• Action item
Reproduce exactly the line containing "Trace the roads" and every line after it, through the last line of the records below; add nothing.

(Data for analysis Opens)

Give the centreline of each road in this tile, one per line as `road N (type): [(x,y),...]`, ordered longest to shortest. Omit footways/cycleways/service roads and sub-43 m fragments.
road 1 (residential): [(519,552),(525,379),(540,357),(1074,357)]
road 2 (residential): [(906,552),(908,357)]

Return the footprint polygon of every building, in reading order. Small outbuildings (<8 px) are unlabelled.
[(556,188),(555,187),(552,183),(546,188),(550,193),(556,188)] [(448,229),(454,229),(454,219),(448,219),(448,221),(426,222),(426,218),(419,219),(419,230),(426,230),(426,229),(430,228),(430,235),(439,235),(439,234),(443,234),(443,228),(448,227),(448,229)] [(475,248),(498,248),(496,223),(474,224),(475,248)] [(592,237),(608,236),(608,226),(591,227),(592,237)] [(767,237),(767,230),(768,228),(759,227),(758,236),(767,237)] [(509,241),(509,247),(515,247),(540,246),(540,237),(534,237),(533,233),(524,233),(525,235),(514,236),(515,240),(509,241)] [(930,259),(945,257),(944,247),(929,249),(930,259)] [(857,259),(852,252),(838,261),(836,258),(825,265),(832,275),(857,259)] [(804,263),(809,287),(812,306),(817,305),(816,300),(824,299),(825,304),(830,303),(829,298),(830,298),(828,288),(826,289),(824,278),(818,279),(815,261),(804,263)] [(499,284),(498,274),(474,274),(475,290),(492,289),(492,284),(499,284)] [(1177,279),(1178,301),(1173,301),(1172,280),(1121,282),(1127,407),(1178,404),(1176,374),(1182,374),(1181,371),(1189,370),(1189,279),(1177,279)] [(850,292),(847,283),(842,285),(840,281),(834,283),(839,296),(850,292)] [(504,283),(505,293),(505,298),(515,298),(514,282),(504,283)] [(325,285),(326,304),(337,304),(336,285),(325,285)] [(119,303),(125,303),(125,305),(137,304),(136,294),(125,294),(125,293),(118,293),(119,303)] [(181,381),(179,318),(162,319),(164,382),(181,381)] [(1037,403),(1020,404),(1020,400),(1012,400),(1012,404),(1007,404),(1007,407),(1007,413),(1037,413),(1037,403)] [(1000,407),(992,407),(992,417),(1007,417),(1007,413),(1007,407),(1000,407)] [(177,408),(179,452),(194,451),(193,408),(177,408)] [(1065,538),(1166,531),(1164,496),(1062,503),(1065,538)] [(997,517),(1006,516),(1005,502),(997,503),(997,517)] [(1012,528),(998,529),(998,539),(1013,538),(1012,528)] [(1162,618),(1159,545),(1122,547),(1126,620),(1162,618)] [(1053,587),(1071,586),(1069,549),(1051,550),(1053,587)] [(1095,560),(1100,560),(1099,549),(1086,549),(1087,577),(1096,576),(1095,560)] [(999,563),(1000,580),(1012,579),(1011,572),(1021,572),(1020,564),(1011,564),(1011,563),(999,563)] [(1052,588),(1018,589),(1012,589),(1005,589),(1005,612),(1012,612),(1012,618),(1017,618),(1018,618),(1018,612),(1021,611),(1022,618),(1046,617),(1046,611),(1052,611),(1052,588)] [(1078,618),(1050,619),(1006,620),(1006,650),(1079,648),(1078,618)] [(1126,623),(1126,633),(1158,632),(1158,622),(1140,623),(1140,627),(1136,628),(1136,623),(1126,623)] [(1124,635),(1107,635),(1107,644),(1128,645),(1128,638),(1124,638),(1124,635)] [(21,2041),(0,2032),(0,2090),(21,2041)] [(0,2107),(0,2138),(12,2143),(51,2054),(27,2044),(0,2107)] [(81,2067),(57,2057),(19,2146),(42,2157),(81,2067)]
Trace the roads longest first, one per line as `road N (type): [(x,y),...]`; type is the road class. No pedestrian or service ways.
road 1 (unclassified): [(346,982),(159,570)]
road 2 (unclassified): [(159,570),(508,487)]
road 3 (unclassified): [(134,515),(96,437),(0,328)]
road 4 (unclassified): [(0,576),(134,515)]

(Data for analysis Closes)

• Solution to this task
Trace the roads longest first, one per line as `road N (type): [(x,y),...]`; type is the road class. No pedestrian or service ways.
road 1 (unclassified): [(346,982),(159,570)]
road 2 (unclassified): [(159,570),(508,487)]
road 3 (unclassified): [(134,515),(96,437),(0,328)]
road 4 (unclassified): [(0,576),(134,515)]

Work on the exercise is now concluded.